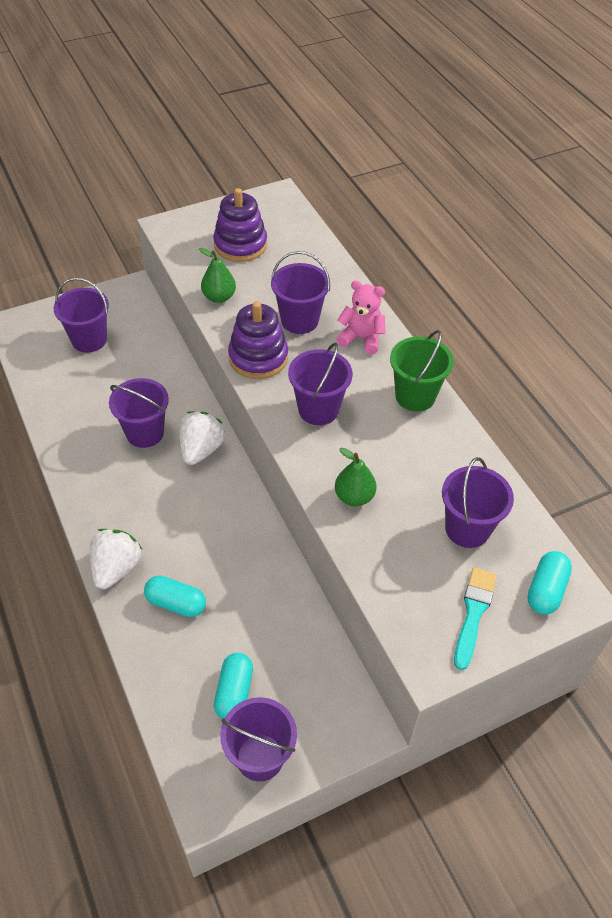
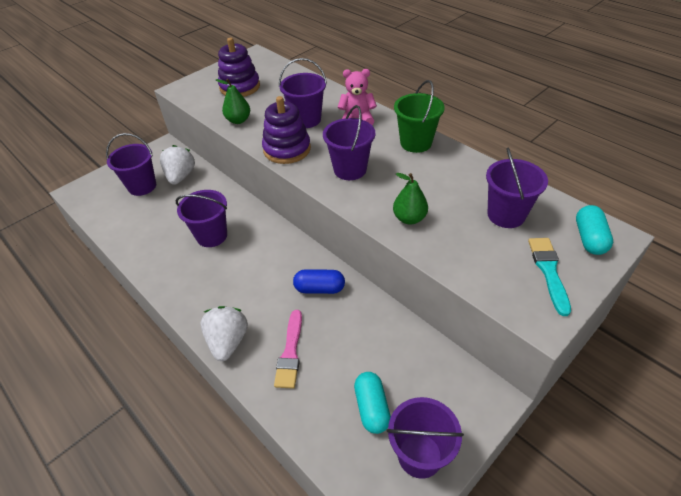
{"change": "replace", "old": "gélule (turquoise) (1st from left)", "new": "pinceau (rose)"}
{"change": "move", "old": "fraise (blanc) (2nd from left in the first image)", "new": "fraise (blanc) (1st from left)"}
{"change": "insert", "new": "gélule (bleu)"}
....
> **WORK INSTRUCTION**:
Output everything in the material exactly. Pictures stay out of it.

> **SOLVED PROBLEM**:
{"change": "replace", "old": "gélule (turquoise) (1st from left)", "new": "pinceau (rose)"}
{"change": "move", "old": "fraise (blanc) (2nd from left in the first image)", "new": "fraise (blanc) (1st from left)"}
{"change": "insert", "new": "gélule (bleu)"}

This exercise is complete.